### Problem description
Repeat the lines of the data exactly, from the first one through the one that contains "red brick A4 level 1 -> red brick C2 level 1".

Saved entries
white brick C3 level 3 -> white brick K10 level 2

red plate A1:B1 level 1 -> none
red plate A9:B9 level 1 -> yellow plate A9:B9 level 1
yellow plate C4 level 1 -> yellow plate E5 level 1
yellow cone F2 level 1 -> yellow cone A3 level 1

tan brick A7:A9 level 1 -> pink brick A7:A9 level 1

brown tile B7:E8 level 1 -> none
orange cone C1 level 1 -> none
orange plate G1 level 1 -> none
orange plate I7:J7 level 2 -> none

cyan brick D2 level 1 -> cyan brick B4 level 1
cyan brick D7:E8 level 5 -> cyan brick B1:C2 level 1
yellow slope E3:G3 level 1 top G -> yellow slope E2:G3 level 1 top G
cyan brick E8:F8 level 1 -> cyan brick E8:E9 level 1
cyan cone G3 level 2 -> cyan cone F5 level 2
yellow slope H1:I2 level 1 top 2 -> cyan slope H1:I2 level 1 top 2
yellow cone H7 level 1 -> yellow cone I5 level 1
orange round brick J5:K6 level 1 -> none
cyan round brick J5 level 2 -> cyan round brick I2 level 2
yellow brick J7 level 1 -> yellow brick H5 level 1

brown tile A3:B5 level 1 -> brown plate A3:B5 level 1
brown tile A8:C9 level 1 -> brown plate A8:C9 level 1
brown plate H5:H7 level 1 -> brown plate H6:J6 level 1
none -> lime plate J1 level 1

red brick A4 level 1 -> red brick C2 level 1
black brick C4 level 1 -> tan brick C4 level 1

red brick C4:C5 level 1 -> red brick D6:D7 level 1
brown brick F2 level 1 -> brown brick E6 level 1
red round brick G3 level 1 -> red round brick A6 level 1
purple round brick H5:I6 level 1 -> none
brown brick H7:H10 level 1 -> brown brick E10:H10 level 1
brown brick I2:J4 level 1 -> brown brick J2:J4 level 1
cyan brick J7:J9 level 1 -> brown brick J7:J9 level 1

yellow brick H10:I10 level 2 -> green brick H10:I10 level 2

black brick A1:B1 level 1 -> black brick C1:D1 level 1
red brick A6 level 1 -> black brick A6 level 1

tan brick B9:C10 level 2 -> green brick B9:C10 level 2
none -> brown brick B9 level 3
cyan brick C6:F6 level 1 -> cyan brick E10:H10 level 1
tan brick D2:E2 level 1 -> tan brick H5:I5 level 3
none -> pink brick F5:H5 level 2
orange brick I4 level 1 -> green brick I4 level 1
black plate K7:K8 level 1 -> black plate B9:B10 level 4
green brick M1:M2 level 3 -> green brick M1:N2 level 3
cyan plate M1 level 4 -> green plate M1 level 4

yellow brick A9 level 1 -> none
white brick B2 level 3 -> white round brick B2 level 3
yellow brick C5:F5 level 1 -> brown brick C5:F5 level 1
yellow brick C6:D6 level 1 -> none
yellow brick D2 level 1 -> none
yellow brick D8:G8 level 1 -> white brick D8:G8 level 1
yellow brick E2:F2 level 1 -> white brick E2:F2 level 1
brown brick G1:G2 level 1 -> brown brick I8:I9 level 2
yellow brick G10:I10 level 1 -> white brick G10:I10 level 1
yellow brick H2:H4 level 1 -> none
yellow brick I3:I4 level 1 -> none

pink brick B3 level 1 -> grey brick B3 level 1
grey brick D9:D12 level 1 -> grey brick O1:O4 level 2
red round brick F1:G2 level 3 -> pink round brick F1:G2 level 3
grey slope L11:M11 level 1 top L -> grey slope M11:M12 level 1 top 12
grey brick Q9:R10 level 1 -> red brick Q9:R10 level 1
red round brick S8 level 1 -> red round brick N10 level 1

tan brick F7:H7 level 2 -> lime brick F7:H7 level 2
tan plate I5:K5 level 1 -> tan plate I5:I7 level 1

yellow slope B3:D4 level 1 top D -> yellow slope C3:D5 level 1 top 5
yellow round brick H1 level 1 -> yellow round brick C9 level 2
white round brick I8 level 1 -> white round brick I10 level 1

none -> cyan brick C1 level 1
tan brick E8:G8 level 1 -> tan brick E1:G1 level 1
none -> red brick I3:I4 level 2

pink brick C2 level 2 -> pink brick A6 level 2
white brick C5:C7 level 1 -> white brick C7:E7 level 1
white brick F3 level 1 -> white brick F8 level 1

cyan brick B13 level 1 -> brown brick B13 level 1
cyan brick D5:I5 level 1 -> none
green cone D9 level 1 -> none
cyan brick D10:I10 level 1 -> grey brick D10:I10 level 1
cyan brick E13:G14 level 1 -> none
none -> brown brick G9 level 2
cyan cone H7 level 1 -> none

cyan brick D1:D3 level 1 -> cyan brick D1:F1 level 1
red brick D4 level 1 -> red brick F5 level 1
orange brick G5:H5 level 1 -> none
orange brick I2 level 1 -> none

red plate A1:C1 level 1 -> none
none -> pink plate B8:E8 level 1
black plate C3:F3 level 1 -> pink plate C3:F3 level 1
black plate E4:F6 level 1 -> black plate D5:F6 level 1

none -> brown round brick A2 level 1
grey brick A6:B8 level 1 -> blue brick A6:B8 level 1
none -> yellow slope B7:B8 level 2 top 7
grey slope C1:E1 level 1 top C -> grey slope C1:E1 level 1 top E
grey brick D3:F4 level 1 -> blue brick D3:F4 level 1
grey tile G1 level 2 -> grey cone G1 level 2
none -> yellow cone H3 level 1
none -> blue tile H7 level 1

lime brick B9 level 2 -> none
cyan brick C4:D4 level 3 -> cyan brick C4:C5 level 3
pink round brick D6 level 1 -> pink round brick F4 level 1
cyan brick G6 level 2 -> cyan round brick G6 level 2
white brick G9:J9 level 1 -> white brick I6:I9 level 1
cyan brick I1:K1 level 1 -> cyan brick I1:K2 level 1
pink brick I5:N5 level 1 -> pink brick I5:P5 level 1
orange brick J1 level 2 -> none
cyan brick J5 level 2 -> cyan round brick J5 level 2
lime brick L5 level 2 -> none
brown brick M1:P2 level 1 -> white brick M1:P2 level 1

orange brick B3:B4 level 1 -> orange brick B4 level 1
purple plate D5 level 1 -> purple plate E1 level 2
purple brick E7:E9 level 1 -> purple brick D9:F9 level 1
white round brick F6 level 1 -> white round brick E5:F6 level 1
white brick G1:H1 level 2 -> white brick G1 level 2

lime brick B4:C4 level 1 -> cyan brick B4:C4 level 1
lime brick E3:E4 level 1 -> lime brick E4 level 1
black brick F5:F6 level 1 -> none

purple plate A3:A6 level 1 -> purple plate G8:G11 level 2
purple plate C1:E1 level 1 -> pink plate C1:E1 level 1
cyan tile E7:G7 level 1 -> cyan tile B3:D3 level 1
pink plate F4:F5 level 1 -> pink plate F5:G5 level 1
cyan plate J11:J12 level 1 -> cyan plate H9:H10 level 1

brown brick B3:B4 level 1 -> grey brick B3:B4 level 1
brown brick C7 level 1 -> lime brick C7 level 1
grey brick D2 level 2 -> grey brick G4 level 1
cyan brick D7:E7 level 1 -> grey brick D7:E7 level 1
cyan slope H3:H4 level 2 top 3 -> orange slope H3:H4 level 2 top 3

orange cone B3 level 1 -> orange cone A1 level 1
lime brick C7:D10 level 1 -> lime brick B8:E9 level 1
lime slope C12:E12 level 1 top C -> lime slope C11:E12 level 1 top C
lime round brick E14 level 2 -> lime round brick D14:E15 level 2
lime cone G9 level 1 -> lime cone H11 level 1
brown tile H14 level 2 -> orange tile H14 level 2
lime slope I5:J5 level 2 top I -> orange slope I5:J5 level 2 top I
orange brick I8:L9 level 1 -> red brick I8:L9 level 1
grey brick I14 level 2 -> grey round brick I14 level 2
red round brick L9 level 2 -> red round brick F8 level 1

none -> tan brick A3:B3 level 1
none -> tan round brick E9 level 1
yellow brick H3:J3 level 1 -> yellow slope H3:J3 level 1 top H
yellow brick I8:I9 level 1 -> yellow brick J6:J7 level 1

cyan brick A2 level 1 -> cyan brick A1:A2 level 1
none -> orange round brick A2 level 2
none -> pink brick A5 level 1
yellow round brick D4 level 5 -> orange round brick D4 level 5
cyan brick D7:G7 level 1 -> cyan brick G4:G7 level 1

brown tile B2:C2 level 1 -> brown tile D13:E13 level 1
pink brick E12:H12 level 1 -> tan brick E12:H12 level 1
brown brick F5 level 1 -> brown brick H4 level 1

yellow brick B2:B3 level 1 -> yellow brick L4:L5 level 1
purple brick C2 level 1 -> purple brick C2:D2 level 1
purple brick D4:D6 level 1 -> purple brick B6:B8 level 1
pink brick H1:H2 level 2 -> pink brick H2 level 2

### Answer section
white brick C3 level 3 -> white brick K10 level 2

red plate A1:B1 level 1 -> none
red plate A9:B9 level 1 -> yellow plate A9:B9 level 1
yellow plate C4 level 1 -> yellow plate E5 level 1
yellow cone F2 level 1 -> yellow cone A3 level 1

tan brick A7:A9 level 1 -> pink brick A7:A9 level 1

brown tile B7:E8 level 1 -> none
orange cone C1 level 1 -> none
orange plate G1 level 1 -> none
orange plate I7:J7 level 2 -> none

cyan brick D2 level 1 -> cyan brick B4 level 1
cyan brick D7:E8 level 5 -> cyan brick B1:C2 level 1
yellow slope E3:G3 level 1 top G -> yellow slope E2:G3 level 1 top G
cyan brick E8:F8 level 1 -> cyan brick E8:E9 level 1
cyan cone G3 level 2 -> cyan cone F5 level 2
yellow slope H1:I2 level 1 top 2 -> cyan slope H1:I2 level 1 top 2
yellow cone H7 level 1 -> yellow cone I5 level 1
orange round brick J5:K6 level 1 -> none
cyan round brick J5 level 2 -> cyan round brick I2 level 2
yellow brick J7 level 1 -> yellow brick H5 level 1

brown tile A3:B5 level 1 -> brown plate A3:B5 level 1
brown tile A8:C9 level 1 -> brown plate A8:C9 level 1
brown plate H5:H7 level 1 -> brown plate H6:J6 level 1
none -> lime plate J1 level 1

red brick A4 level 1 -> red brick C2 level 1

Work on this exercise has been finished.